(Requirement)
Read the records below. Copy each line where the string "cone" occurs.

[[ Available data, beginning ]]

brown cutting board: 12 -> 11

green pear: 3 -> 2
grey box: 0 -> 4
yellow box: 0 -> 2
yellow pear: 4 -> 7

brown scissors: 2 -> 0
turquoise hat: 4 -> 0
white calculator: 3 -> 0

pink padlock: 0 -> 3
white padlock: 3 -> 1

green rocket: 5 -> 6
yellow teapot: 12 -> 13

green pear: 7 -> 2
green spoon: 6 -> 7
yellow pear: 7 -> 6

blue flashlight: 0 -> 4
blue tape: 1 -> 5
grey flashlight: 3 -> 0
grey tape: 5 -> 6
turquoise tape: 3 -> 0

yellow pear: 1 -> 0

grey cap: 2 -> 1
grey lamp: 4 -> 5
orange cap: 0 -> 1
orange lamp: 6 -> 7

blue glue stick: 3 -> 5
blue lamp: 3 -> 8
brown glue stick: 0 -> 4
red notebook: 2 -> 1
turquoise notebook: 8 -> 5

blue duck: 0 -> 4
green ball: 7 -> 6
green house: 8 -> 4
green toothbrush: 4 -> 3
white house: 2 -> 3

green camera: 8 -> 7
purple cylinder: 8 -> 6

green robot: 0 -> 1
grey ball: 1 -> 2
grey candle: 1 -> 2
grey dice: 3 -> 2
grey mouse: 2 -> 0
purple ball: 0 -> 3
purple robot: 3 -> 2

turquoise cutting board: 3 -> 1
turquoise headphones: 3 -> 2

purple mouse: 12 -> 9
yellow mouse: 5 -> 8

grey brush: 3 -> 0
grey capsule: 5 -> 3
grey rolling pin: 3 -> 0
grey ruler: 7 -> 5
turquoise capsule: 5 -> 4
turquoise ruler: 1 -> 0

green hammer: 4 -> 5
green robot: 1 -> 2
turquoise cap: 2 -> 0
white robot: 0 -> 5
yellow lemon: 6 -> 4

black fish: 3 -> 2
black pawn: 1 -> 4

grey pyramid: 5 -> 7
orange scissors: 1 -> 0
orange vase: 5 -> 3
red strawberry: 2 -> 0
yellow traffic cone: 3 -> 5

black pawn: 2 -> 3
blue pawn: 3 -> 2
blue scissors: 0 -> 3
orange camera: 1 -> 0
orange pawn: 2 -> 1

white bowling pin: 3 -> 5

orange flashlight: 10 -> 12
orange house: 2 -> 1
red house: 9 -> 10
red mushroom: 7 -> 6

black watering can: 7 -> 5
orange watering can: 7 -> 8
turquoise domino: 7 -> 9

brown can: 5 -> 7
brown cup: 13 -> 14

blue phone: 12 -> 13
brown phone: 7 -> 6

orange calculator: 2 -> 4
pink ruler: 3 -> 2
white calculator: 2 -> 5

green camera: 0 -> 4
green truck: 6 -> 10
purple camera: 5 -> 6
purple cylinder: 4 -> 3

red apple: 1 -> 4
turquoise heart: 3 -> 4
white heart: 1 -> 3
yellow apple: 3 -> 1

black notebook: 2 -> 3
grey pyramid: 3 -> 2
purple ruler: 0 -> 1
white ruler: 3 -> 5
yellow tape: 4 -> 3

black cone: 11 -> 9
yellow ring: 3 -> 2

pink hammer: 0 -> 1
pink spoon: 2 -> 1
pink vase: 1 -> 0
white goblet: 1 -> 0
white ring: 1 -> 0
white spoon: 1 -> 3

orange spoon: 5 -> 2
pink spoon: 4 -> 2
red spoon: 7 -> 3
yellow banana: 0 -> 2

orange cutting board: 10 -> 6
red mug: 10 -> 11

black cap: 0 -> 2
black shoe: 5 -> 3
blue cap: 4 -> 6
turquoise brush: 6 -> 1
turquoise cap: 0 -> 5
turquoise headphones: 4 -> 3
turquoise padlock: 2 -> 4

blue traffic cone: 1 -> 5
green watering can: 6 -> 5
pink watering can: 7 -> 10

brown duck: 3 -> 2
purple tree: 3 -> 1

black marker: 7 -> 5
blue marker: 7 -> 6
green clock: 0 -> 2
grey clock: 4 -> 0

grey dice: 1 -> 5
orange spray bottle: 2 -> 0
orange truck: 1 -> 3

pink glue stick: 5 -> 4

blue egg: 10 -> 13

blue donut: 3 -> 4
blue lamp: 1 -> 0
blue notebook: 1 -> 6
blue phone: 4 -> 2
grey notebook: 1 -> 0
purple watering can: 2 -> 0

[[ Available data, end ]]

(Answer to the exercise)
yellow traffic cone: 3 -> 5
black cone: 11 -> 9
blue traffic cone: 1 -> 5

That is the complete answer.